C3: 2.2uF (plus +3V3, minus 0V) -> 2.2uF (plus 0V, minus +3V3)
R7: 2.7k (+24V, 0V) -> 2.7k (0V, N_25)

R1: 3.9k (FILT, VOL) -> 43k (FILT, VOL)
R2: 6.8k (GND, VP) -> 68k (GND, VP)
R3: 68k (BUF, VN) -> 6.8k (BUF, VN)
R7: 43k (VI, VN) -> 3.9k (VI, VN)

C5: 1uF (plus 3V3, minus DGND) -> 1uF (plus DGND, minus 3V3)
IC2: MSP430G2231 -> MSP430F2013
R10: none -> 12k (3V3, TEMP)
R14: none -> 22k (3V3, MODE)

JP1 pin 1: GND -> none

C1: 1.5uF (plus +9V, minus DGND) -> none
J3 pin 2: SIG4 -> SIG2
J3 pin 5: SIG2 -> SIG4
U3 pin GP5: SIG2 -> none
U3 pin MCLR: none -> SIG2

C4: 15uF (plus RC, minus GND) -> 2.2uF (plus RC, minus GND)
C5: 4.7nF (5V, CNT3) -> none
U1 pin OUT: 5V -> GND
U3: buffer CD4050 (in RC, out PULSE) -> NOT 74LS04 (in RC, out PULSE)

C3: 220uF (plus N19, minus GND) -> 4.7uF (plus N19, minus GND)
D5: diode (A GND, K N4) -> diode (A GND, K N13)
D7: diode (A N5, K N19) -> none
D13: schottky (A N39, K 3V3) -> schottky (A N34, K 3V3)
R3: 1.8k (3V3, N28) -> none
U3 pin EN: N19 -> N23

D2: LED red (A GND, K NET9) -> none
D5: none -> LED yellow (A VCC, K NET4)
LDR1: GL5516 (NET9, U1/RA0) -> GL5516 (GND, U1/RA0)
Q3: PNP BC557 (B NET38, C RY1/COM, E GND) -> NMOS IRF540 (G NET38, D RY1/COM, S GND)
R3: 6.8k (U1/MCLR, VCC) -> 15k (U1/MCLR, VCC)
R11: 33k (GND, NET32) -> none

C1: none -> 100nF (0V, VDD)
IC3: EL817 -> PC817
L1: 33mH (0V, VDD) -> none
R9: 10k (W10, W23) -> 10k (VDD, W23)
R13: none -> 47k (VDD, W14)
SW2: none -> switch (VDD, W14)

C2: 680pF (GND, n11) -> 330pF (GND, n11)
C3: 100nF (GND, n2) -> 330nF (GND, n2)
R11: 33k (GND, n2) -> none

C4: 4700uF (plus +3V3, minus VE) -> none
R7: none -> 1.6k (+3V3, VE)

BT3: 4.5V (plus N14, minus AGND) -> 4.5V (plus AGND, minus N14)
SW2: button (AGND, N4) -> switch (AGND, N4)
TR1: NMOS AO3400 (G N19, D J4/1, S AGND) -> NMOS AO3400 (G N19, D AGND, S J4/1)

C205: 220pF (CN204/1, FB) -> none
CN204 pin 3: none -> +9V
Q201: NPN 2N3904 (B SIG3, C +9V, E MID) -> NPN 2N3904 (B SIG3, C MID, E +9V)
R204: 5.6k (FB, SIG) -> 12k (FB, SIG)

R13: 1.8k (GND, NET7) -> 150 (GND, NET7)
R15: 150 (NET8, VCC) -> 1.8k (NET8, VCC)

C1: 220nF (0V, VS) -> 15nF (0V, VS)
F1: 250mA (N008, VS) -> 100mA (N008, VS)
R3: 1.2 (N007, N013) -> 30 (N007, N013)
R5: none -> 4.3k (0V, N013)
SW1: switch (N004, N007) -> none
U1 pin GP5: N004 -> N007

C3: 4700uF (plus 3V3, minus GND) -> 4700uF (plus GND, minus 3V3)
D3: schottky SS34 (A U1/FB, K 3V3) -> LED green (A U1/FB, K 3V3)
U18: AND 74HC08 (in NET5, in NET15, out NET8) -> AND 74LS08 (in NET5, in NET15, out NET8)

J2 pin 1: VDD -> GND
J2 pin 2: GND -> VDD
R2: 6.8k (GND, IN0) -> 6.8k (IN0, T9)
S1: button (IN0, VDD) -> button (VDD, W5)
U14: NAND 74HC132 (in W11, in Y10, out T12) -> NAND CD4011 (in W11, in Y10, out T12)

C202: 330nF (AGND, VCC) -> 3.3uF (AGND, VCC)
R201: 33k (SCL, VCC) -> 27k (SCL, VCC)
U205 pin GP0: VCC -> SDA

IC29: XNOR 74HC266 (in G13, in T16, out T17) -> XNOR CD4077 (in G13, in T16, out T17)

*****

Recopy the records without any alteration.

C3: 2.2uF (plus +3V3, minus 0V) -> 2.2uF (plus 0V, minus +3V3)
R7: 2.7k (+24V, 0V) -> 2.7k (0V, N_25)

R1: 3.9k (FILT, VOL) -> 43k (FILT, VOL)
R2: 6.8k (GND, VP) -> 68k (GND, VP)
R3: 68k (BUF, VN) -> 6.8k (BUF, VN)
R7: 43k (VI, VN) -> 3.9k (VI, VN)

C5: 1uF (plus 3V3, minus DGND) -> 1uF (plus DGND, minus 3V3)
IC2: MSP430G2231 -> MSP430F2013
R10: none -> 12k (3V3, TEMP)
R14: none -> 22k (3V3, MODE)

JP1 pin 1: GND -> none

C1: 1.5uF (plus +9V, minus DGND) -> none
J3 pin 2: SIG4 -> SIG2
J3 pin 5: SIG2 -> SIG4
U3 pin GP5: SIG2 -> none
U3 pin MCLR: none -> SIG2

C4: 15uF (plus RC, minus GND) -> 2.2uF (plus RC, minus GND)
C5: 4.7nF (5V, CNT3) -> none
U1 pin OUT: 5V -> GND
U3: buffer CD4050 (in RC, out PULSE) -> NOT 74LS04 (in RC, out PULSE)

C3: 220uF (plus N19, minus GND) -> 4.7uF (plus N19, minus GND)
D5: diode (A GND, K N4) -> diode (A GND, K N13)
D7: diode (A N5, K N19) -> none
D13: schottky (A N39, K 3V3) -> schottky (A N34, K 3V3)
R3: 1.8k (3V3, N28) -> none
U3 pin EN: N19 -> N23

D2: LED red (A GND, K NET9) -> none
D5: none -> LED yellow (A VCC, K NET4)
LDR1: GL5516 (NET9, U1/RA0) -> GL5516 (GND, U1/RA0)
Q3: PNP BC557 (B NET38, C RY1/COM, E GND) -> NMOS IRF540 (G NET38, D RY1/COM, S GND)
R3: 6.8k (U1/MCLR, VCC) -> 15k (U1/MCLR, VCC)
R11: 33k (GND, NET32) -> none

C1: none -> 100nF (0V, VDD)
IC3: EL817 -> PC817
L1: 33mH (0V, VDD) -> none
R9: 10k (W10, W23) -> 10k (VDD, W23)
R13: none -> 47k (VDD, W14)
SW2: none -> switch (VDD, W14)

C2: 680pF (GND, n11) -> 330pF (GND, n11)
C3: 100nF (GND, n2) -> 330nF (GND, n2)
R11: 33k (GND, n2) -> none

C4: 4700uF (plus +3V3, minus VE) -> none
R7: none -> 1.6k (+3V3, VE)

BT3: 4.5V (plus N14, minus AGND) -> 4.5V (plus AGND, minus N14)
SW2: button (AGND, N4) -> switch (AGND, N4)
TR1: NMOS AO3400 (G N19, D J4/1, S AGND) -> NMOS AO3400 (G N19, D AGND, S J4/1)

C205: 220pF (CN204/1, FB) -> none
CN204 pin 3: none -> +9V
Q201: NPN 2N3904 (B SIG3, C +9V, E MID) -> NPN 2N3904 (B SIG3, C MID, E +9V)
R204: 5.6k (FB, SIG) -> 12k (FB, SIG)

R13: 1.8k (GND, NET7) -> 150 (GND, NET7)
R15: 150 (NET8, VCC) -> 1.8k (NET8, VCC)

C1: 220nF (0V, VS) -> 15nF (0V, VS)
F1: 250mA (N008, VS) -> 100mA (N008, VS)
R3: 1.2 (N007, N013) -> 30 (N007, N013)
R5: none -> 4.3k (0V, N013)
SW1: switch (N004, N007) -> none
U1 pin GP5: N004 -> N007

C3: 4700uF (plus 3V3, minus GND) -> 4700uF (plus GND, minus 3V3)
D3: schottky SS34 (A U1/FB, K 3V3) -> LED green (A U1/FB, K 3V3)
U18: AND 74HC08 (in NET5, in NET15, out NET8) -> AND 74LS08 (in NET5, in NET15, out NET8)

J2 pin 1: VDD -> GND
J2 pin 2: GND -> VDD
R2: 6.8k (GND, IN0) -> 6.8k (IN0, T9)
S1: button (IN0, VDD) -> button (VDD, W5)
U14: NAND 74HC132 (in W11, in Y10, out T12) -> NAND CD4011 (in W11, in Y10, out T12)

C202: 330nF (AGND, VCC) -> 3.3uF (AGND, VCC)
R201: 33k (SCL, VCC) -> 27k (SCL, VCC)
U205 pin GP0: VCC -> SDA

IC29: XNOR 74HC266 (in G13, in T16, out T17) -> XNOR CD4077 (in G13, in T16, out T17)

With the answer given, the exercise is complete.